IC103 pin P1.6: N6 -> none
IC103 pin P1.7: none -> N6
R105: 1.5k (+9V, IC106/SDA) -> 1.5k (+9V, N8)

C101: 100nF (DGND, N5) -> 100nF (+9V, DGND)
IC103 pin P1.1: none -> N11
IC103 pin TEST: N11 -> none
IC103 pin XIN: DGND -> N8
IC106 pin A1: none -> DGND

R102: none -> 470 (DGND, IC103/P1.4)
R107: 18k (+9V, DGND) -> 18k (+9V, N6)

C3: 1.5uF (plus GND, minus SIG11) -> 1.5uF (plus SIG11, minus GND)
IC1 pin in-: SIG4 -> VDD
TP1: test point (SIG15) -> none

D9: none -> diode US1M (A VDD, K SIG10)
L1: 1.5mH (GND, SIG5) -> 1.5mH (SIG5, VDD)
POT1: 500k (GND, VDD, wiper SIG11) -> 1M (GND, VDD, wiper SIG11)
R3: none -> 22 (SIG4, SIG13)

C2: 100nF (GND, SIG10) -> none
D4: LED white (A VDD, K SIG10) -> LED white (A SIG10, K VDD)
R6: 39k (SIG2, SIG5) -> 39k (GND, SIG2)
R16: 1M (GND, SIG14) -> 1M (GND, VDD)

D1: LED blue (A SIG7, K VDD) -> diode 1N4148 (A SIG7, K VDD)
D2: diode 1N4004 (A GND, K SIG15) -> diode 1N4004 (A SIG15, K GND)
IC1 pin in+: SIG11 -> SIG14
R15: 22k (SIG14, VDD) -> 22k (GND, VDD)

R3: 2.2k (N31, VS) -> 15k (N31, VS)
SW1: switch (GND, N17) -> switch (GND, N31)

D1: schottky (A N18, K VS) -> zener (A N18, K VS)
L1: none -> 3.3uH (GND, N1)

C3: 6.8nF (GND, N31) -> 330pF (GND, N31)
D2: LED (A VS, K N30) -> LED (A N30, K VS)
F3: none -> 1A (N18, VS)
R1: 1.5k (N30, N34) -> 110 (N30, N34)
++++++++++++++++++++
• _WHAT IS BEING ASKED_
Copy exactly, and only, the lines from the one containing "C3: 1.5uF (plus" through the last line of the listing.

• _WRITTEN SOLUTION_
C3: 1.5uF (plus GND, minus SIG11) -> 1.5uF (plus SIG11, minus GND)
IC1 pin in-: SIG4 -> VDD
TP1: test point (SIG15) -> none

D9: none -> diode US1M (A VDD, K SIG10)
L1: 1.5mH (GND, SIG5) -> 1.5mH (SIG5, VDD)
POT1: 500k (GND, VDD, wiper SIG11) -> 1M (GND, VDD, wiper SIG11)
R3: none -> 22 (SIG4, SIG13)

C2: 100nF (GND, SIG10) -> none
D4: LED white (A VDD, K SIG10) -> LED white (A SIG10, K VDD)
R6: 39k (SIG2, SIG5) -> 39k (GND, SIG2)
R16: 1M (GND, SIG14) -> 1M (GND, VDD)

D1: LED blue (A SIG7, K VDD) -> diode 1N4148 (A SIG7, K VDD)
D2: diode 1N4004 (A GND, K SIG15) -> diode 1N4004 (A SIG15, K GND)
IC1 pin in+: SIG11 -> SIG14
R15: 22k (SIG14, VDD) -> 22k (GND, VDD)

R3: 2.2k (N31, VS) -> 15k (N31, VS)
SW1: switch (GND, N17) -> switch (GND, N31)

D1: schottky (A N18, K VS) -> zener (A N18, K VS)
L1: none -> 3.3uH (GND, N1)

C3: 6.8nF (GND, N31) -> 330pF (GND, N31)
D2: LED (A VS, K N30) -> LED (A N30, K VS)
F3: none -> 1A (N18, VS)
R1: 1.5k (N30, N34) -> 110 (N30, N34)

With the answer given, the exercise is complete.